→ **Your assignment**
Starting at the line containing "(616, 476) = (700, 222): orange" and ending at the line containing "(539, 407) = (236, 182): pink", print every line of the material below exactly, both ends included, and stop there.

→ **Extracted material**
BEGIN
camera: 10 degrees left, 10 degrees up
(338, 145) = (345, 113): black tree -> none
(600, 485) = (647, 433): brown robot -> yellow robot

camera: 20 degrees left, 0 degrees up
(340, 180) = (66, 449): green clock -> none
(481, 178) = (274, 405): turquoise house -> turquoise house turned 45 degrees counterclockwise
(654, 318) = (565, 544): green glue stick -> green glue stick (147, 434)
END
BEGIN
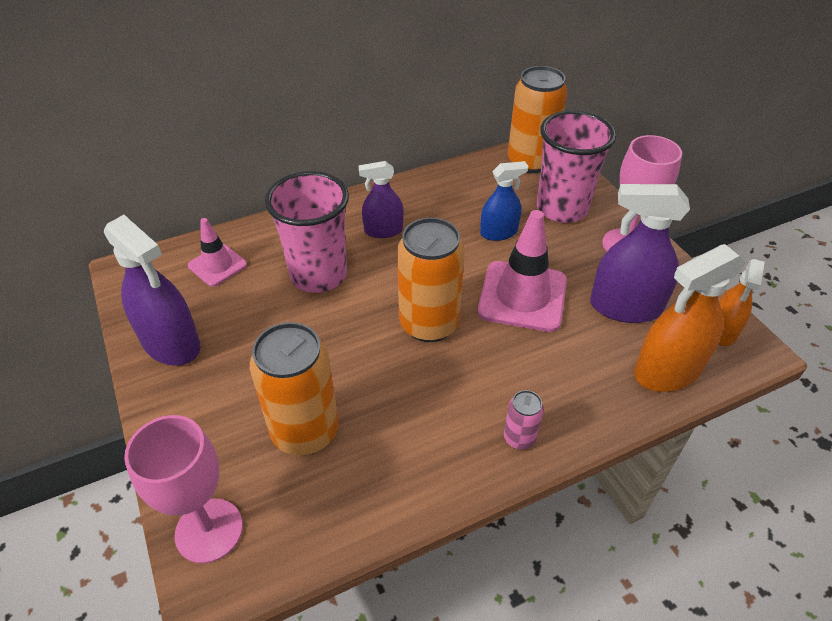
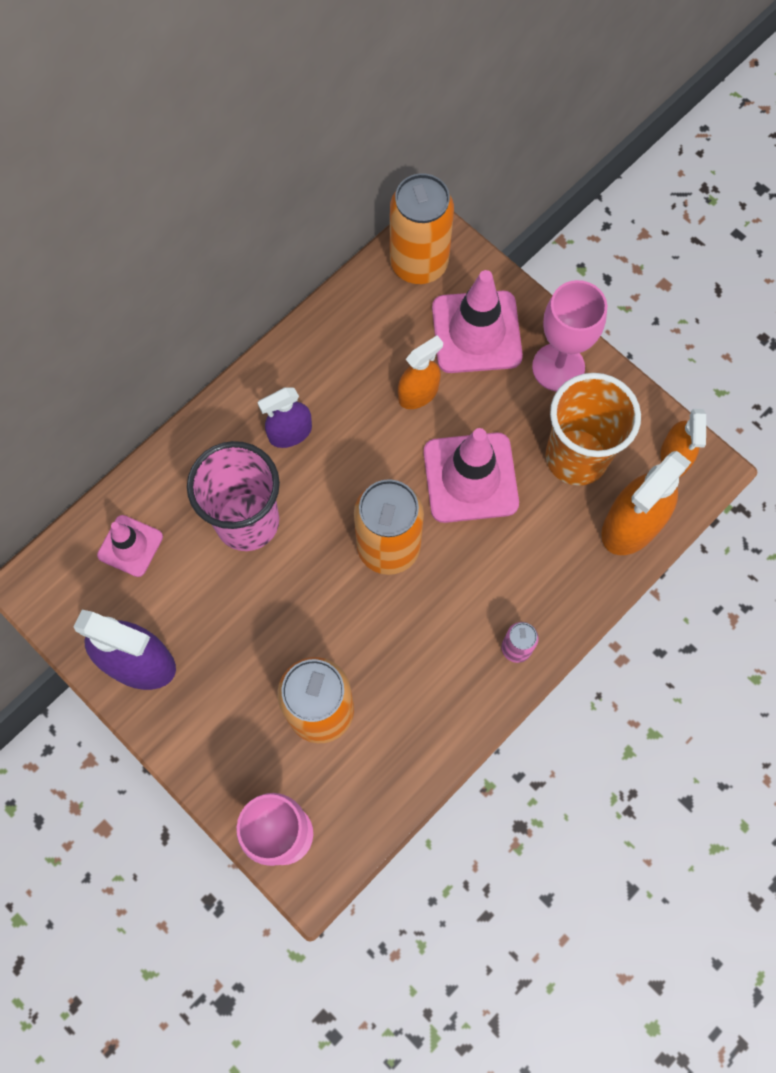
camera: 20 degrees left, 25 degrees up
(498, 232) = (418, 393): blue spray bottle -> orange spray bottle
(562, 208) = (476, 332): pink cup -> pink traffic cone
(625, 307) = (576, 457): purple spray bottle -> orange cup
END
BEGIN
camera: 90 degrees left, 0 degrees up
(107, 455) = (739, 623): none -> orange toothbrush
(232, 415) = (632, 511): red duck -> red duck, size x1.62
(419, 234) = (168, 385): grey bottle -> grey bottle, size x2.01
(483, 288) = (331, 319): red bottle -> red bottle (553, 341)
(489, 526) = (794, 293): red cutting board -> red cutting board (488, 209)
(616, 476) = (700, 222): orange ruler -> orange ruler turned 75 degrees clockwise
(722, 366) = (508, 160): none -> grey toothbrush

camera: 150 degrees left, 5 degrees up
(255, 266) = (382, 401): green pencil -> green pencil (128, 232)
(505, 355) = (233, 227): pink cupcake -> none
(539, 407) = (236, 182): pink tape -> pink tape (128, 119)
END
→ **Solution for this task**
(616, 476) = (700, 222): orange ruler -> orange ruler turned 75 degrees clockwise
(722, 366) = (508, 160): none -> grey toothbrush

camera: 150 degrees left, 5 degrees up
(255, 266) = (382, 401): green pencil -> green pencil (128, 232)
(505, 355) = (233, 227): pink cupcake -> none
(539, 407) = (236, 182): pink tape -> pink tape (128, 119)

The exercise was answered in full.